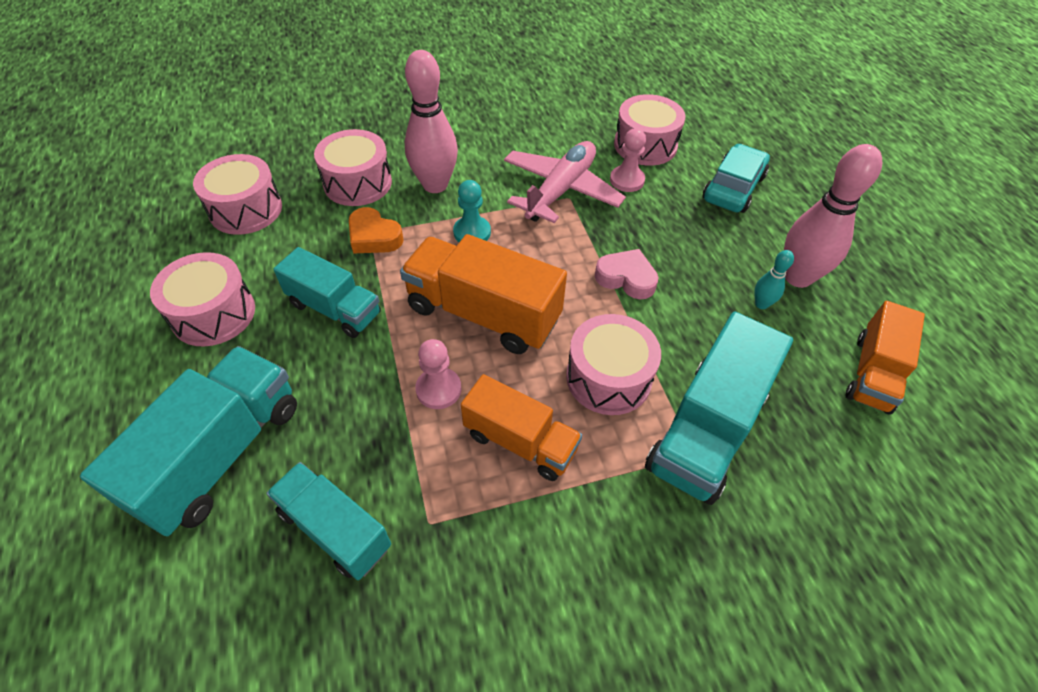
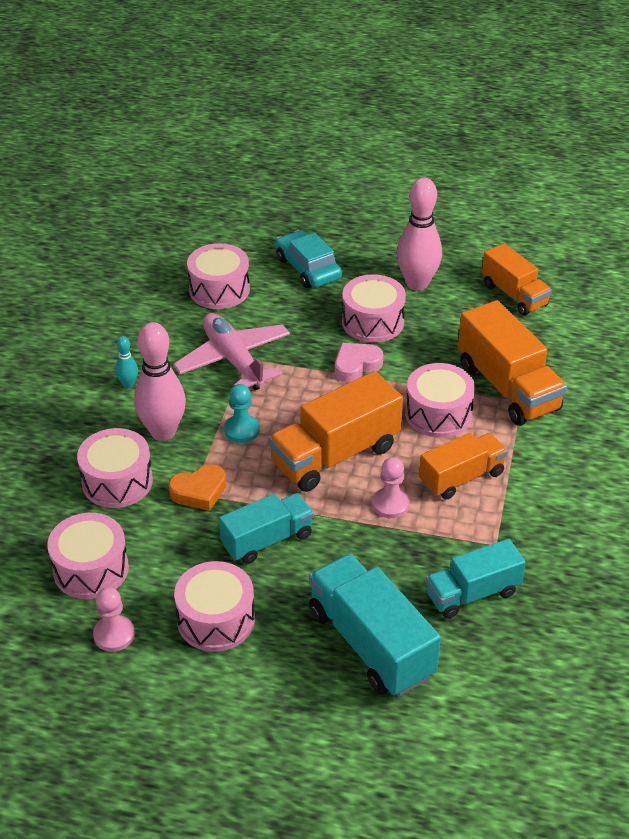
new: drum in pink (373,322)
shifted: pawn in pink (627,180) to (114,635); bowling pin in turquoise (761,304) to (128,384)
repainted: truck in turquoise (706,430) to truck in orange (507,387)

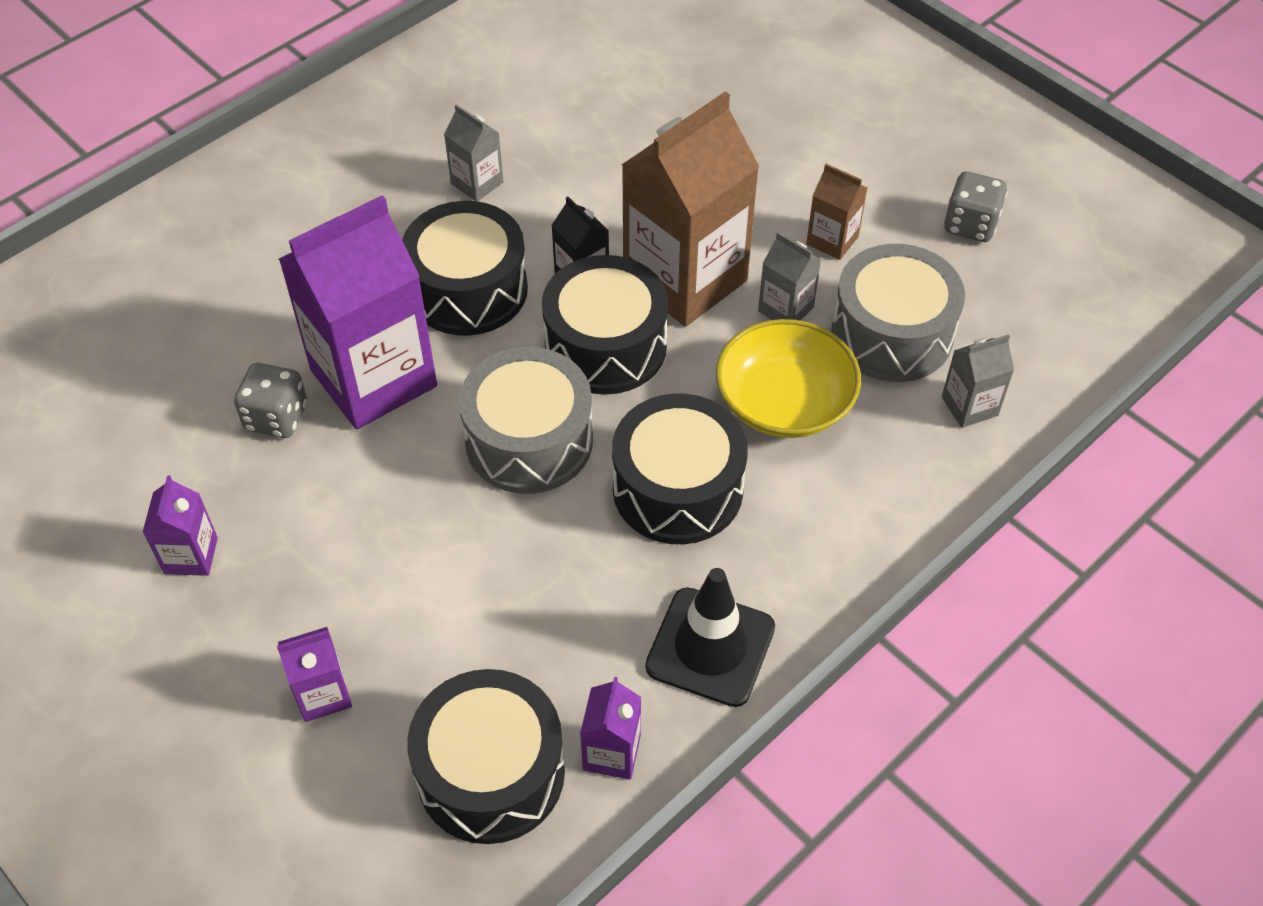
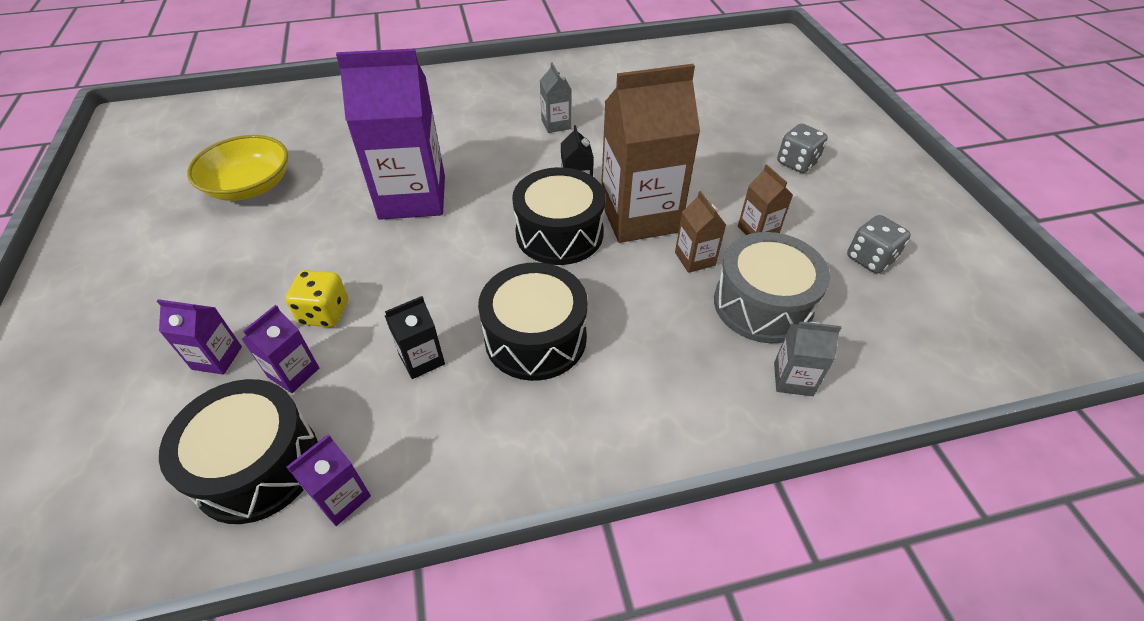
gone: drum in black (468,289); drum in grey (529,440); traffic cone in black (710,647)
new: dice in yellow (324,313); carton in black (422,359)
shifted: bowl in yellow (784,402) to (250,186); dice in grey (276,417) to (796,163); carton in purple (191,555) to (293,372)
repainted: carton in grey (785,309) to carton in brown (695,259)

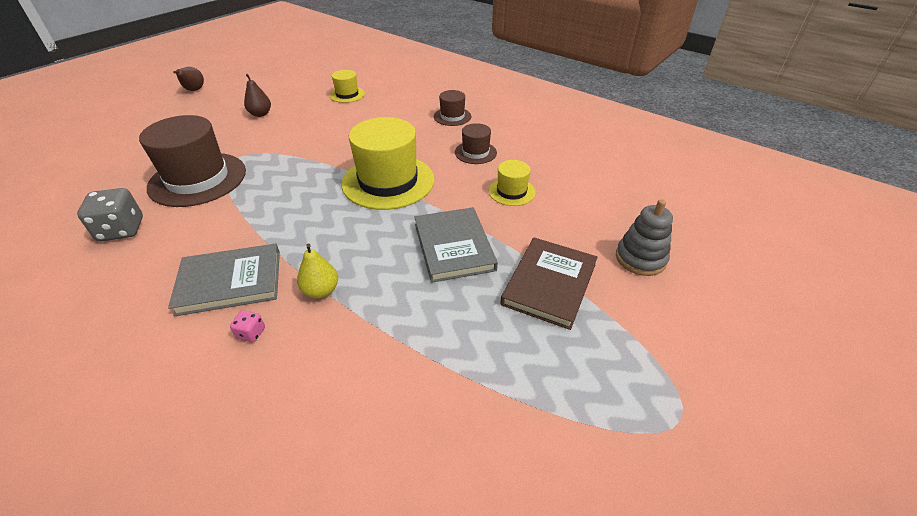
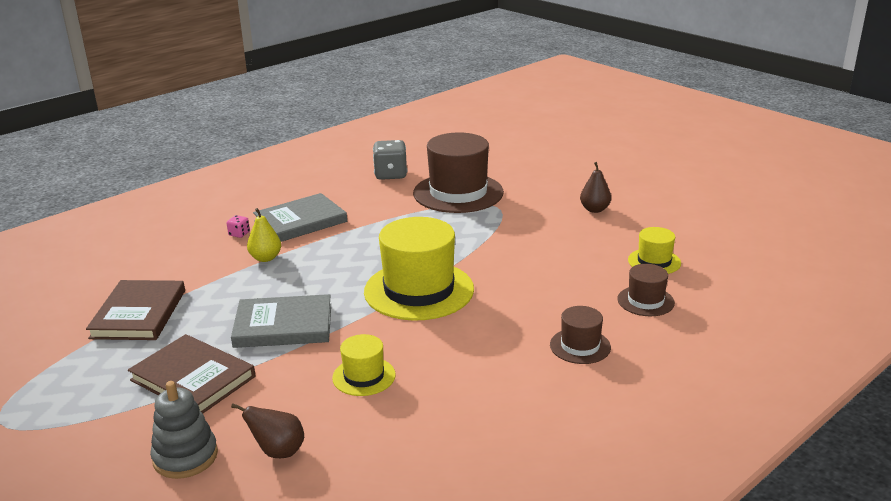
new: book in brown (139,314)
shifted: pear in brown (194,90) to (278,451); hat in brown (475,152) to (645,301)
rotated: book in grey (230,282) = (300,221) 60 degrees clockwise

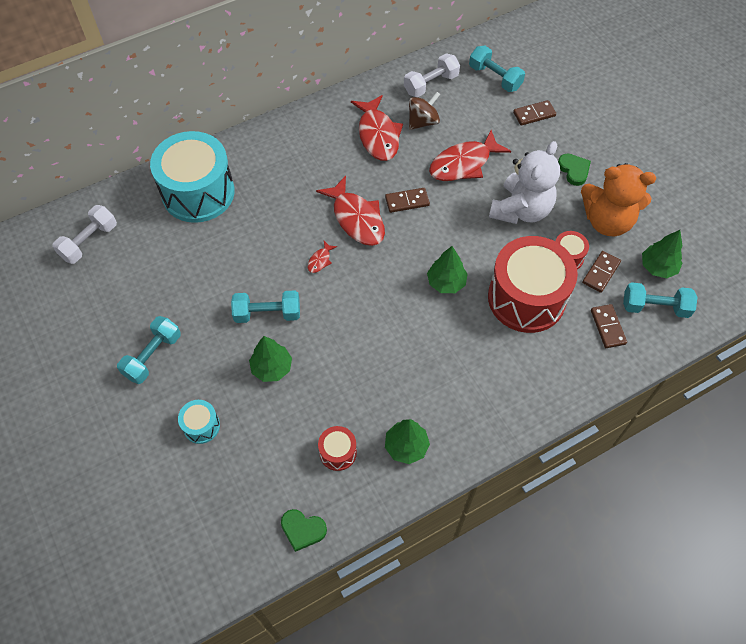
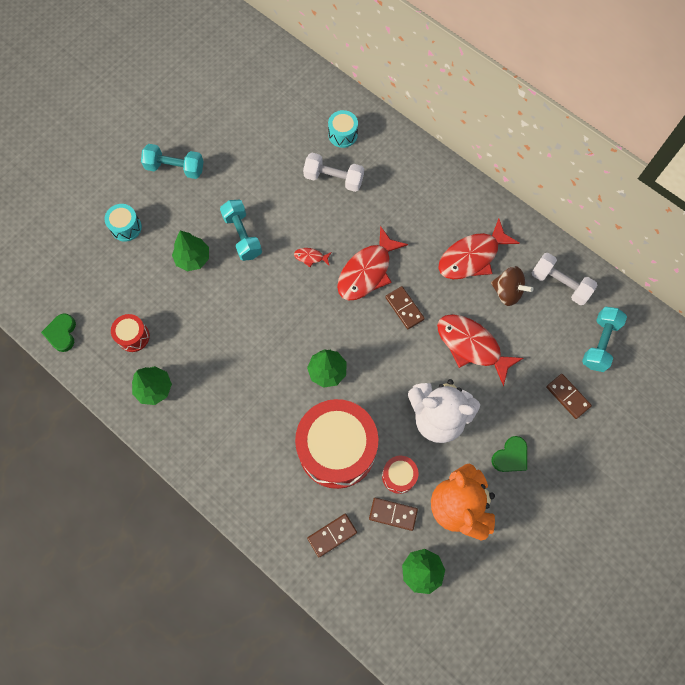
gone: dumbbell in turquoise (655,307)
shifted: dumbbell in white (89,241) to (333,178)
scaled: drum in turquoise (198,192) = (343,135) x0.44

※ ※ ※

AIM OF THE EXERCISE: Without the pictures, repeat the entries above line by line, from the first through the one that contains "shifted: pawn in", both ends included.

RESULT OF THE TASK:
new: drum in pink (373,322)
shifted: pawn in pink (627,180) to (114,635); bowling pin in turquoise (761,304) to (128,384)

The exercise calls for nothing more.